■ **Exercise aim**
Please set down the data again exactly, minus the pictures.

■ **Records for this task**
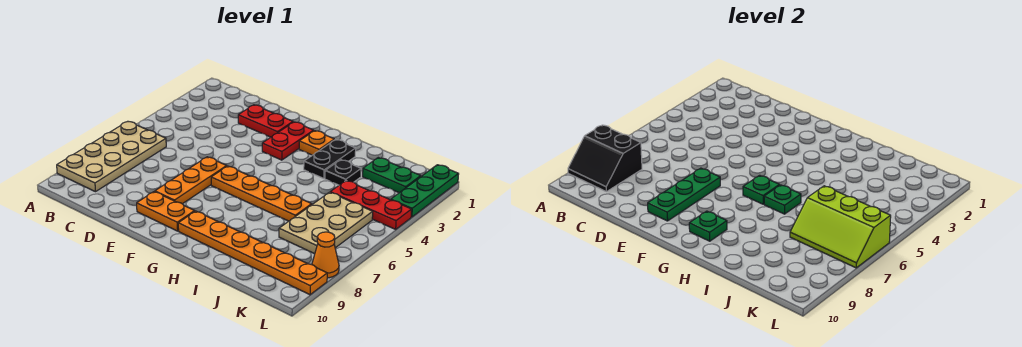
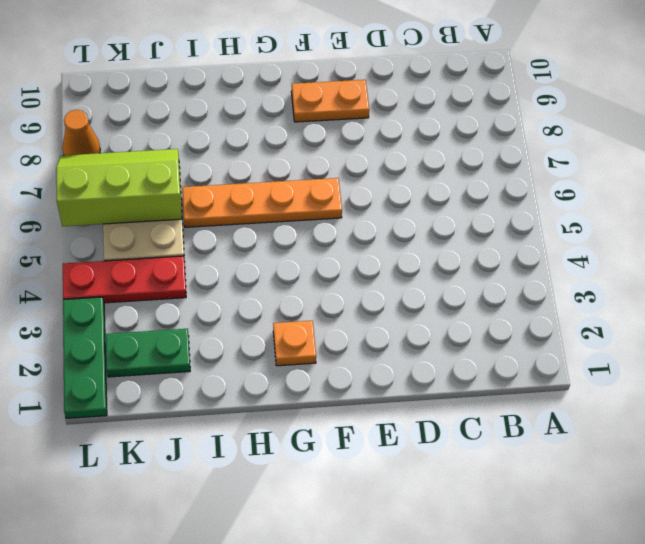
none -> tan plate A6:B9 level 1
none -> red plate D2:E2 level 1
none -> orange plate E6:E8 level 1

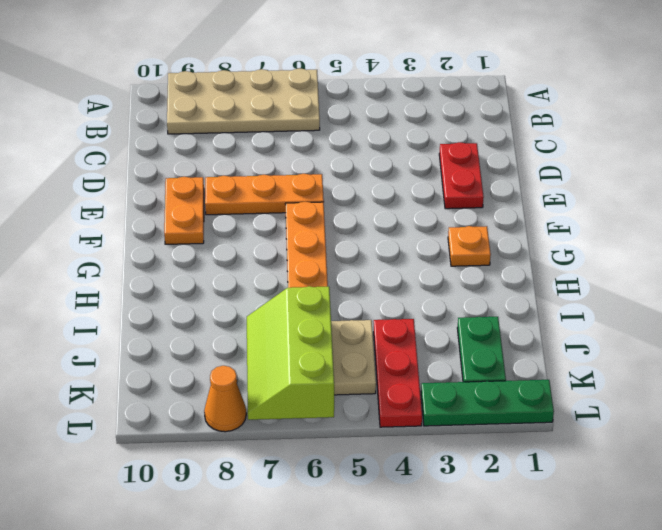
none -> red plate F2:F3 level 1
none -> orange plate G9:L9 level 1
none -> black plate H2:H3 level 1

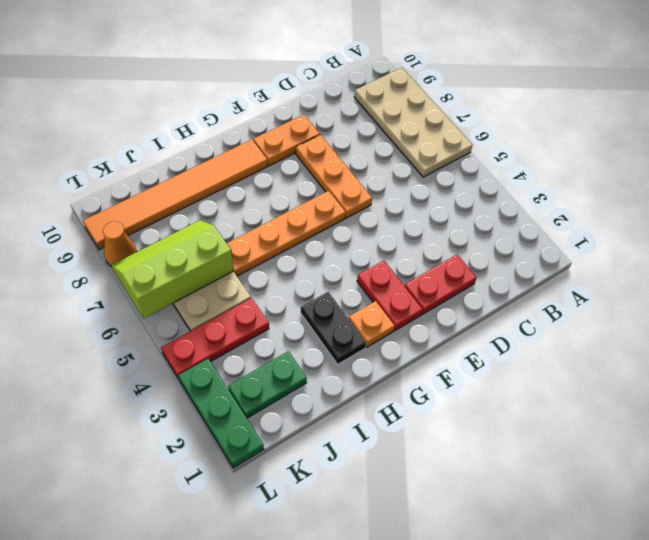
orange tile G9:L9 level 1 -> orange plate G9:L9 level 1
none -> black plate I3 level 1
none -> black slope A8:B9 level 2 top 8
none -> green plate E7:E9 level 2

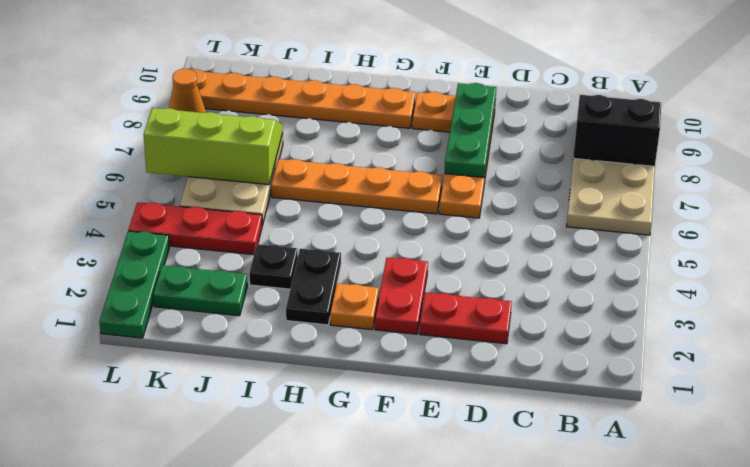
none -> green plate G6 level 2
none -> green plate G9 level 2
none -> green plate H6 level 2

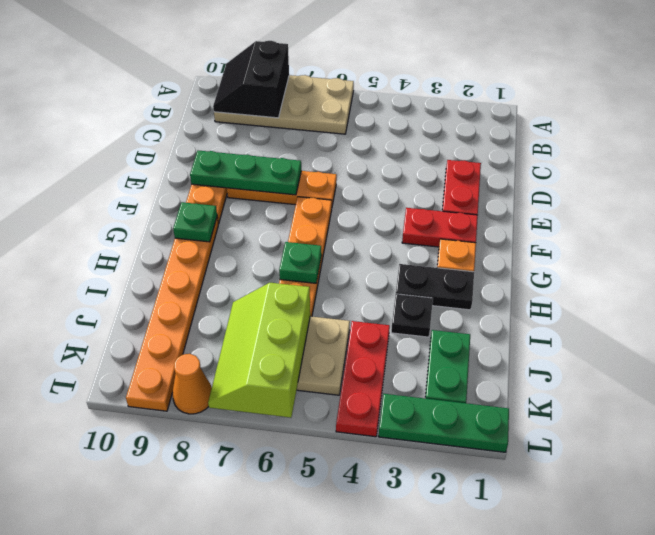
none -> green plate G6 level 2

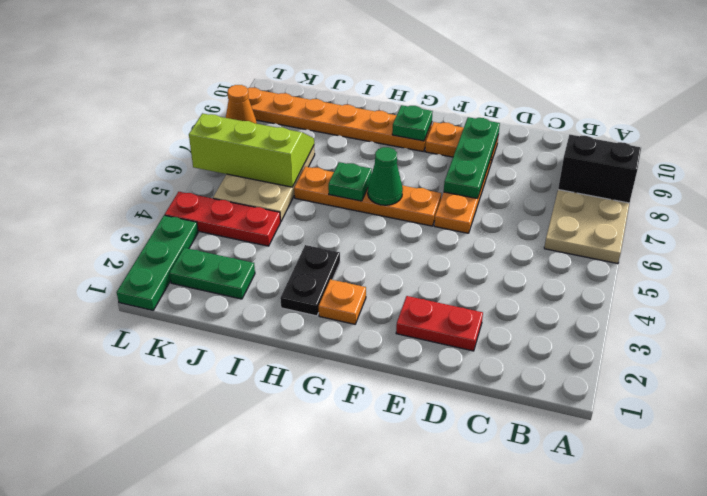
green cone G6 level 2 -> green plate G6 level 2
none -> red plate F2:F3 level 1
none -> black plate I3 level 1

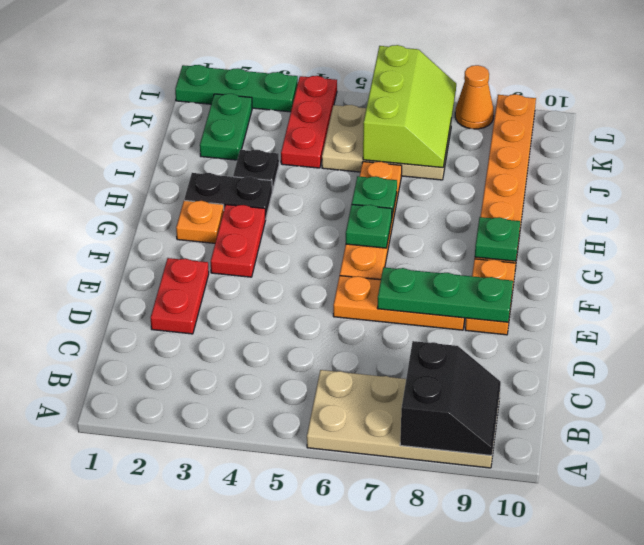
red plate F3:G3 level 1 -> red plate F2:F3 level 1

■ **Response area**
none -> tan plate A6:B9 level 1
none -> red plate D2:E2 level 1
none -> orange plate E6:E8 level 1

none -> red plate F2:F3 level 1
none -> orange plate G9:L9 level 1
none -> black plate H2:H3 level 1

orange tile G9:L9 level 1 -> orange plate G9:L9 level 1
none -> black plate I3 level 1
none -> black slope A8:B9 level 2 top 8
none -> green plate E7:E9 level 2

none -> green plate G6 level 2
none -> green plate G9 level 2
none -> green plate H6 level 2

none -> green plate G6 level 2

green cone G6 level 2 -> green plate G6 level 2
none -> red plate F2:F3 level 1
none -> black plate I3 level 1

red plate F3:G3 level 1 -> red plate F2:F3 level 1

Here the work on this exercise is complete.